** Opening EXCERPTED DATA block **
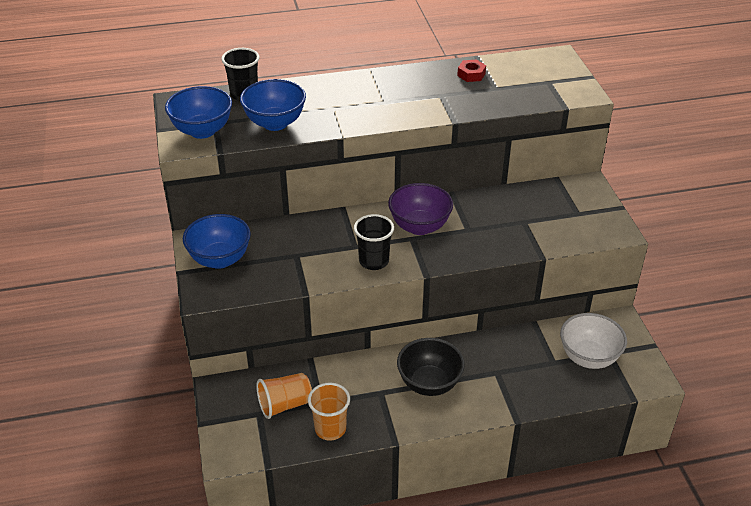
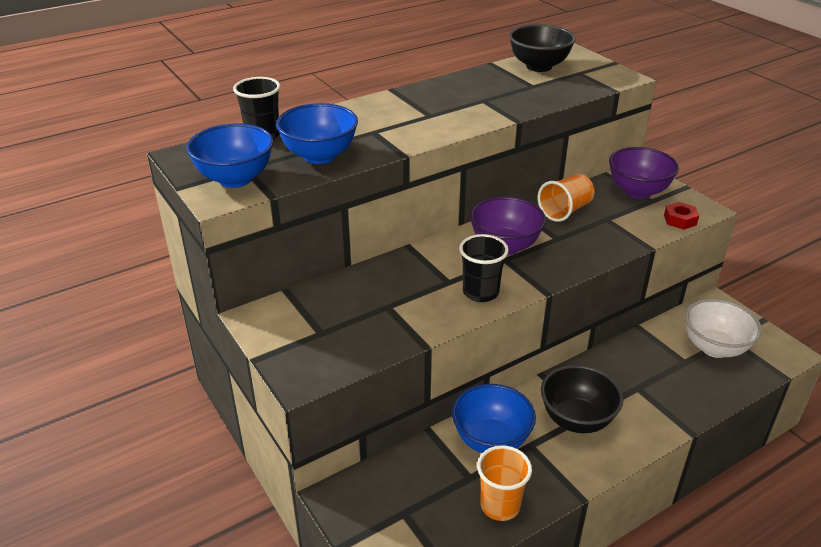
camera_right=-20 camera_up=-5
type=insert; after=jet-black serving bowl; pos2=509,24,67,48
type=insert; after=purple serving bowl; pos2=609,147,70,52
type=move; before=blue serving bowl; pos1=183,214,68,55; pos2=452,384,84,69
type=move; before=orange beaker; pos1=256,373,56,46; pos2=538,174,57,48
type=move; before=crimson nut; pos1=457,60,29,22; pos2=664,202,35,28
** Closing EXCERPTED DATA block **
EXERCISE DETAILS: Return every record exactly. Pictures stay out.

RESPONSE TO THIS EXERCISE:
camera_right=-20 camera_up=-5
type=insert; after=jet-black serving bowl; pos2=509,24,67,48
type=insert; after=purple serving bowl; pos2=609,147,70,52
type=move; before=blue serving bowl; pos1=183,214,68,55; pos2=452,384,84,69
type=move; before=orange beaker; pos1=256,373,56,46; pos2=538,174,57,48
type=move; before=crimson nut; pos1=457,60,29,22; pos2=664,202,35,28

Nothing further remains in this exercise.